The expected answer is the set of lines in the data below between the line holding "camera: 25 degrees left, 10 degrees up" and the line holding "none -> white watering can [539,194,677,271]", inclusive, written out exactly.

(Input for this task)
==*==

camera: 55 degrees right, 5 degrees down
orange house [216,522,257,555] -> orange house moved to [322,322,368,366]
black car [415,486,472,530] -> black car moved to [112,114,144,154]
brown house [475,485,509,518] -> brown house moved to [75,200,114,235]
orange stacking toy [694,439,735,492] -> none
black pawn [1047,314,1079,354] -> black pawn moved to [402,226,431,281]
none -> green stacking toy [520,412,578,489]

==*==

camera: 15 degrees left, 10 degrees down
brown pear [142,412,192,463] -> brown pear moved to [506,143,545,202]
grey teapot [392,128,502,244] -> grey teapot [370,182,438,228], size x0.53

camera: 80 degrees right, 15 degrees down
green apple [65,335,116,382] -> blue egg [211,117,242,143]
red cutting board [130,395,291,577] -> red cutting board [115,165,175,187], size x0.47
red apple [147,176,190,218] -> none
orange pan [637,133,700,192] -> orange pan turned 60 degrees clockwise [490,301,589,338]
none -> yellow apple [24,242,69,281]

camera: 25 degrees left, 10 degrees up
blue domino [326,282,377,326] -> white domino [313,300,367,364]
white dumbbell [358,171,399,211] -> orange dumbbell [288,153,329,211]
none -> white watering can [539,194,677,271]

==*==

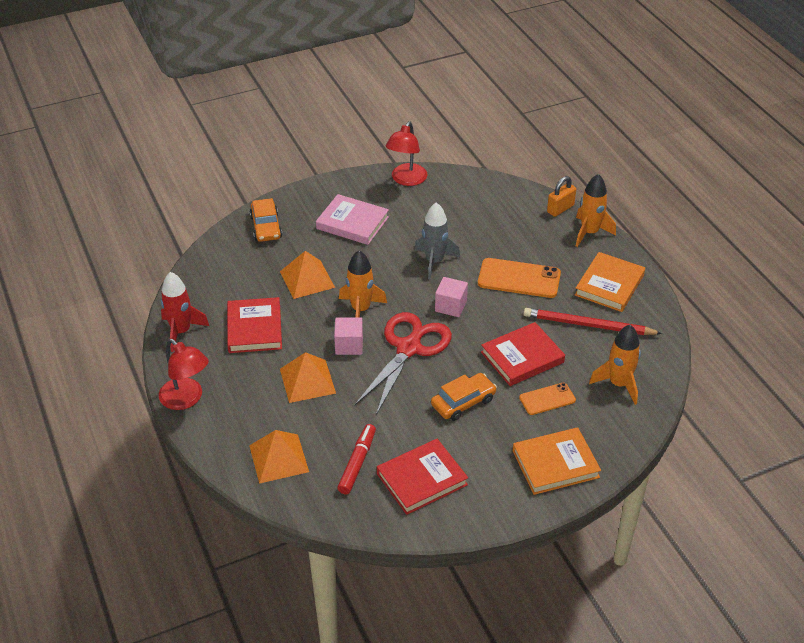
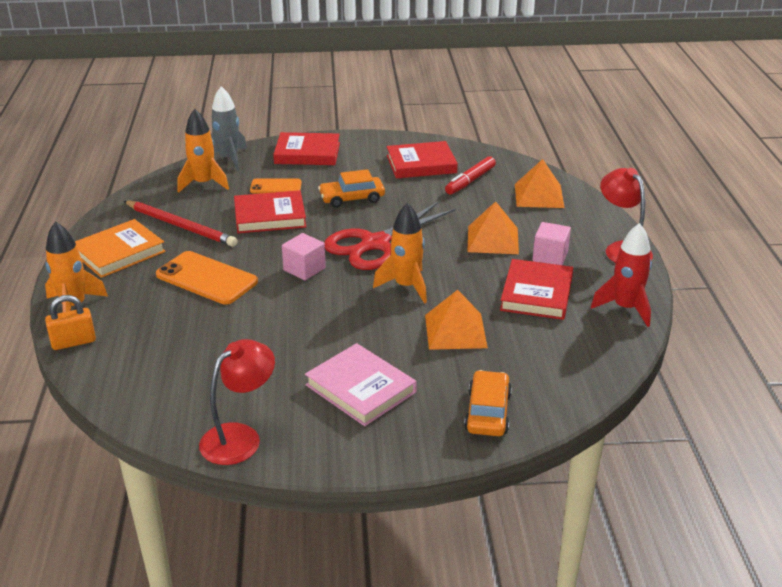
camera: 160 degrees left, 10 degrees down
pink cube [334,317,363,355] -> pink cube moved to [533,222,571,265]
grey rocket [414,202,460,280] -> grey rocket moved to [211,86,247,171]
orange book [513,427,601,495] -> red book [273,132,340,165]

==*==

(Solution to this task)
camera: 25 degrees left, 10 degrees up
blue domino [326,282,377,326] -> white domino [313,300,367,364]
white dumbbell [358,171,399,211] -> orange dumbbell [288,153,329,211]
none -> white watering can [539,194,677,271]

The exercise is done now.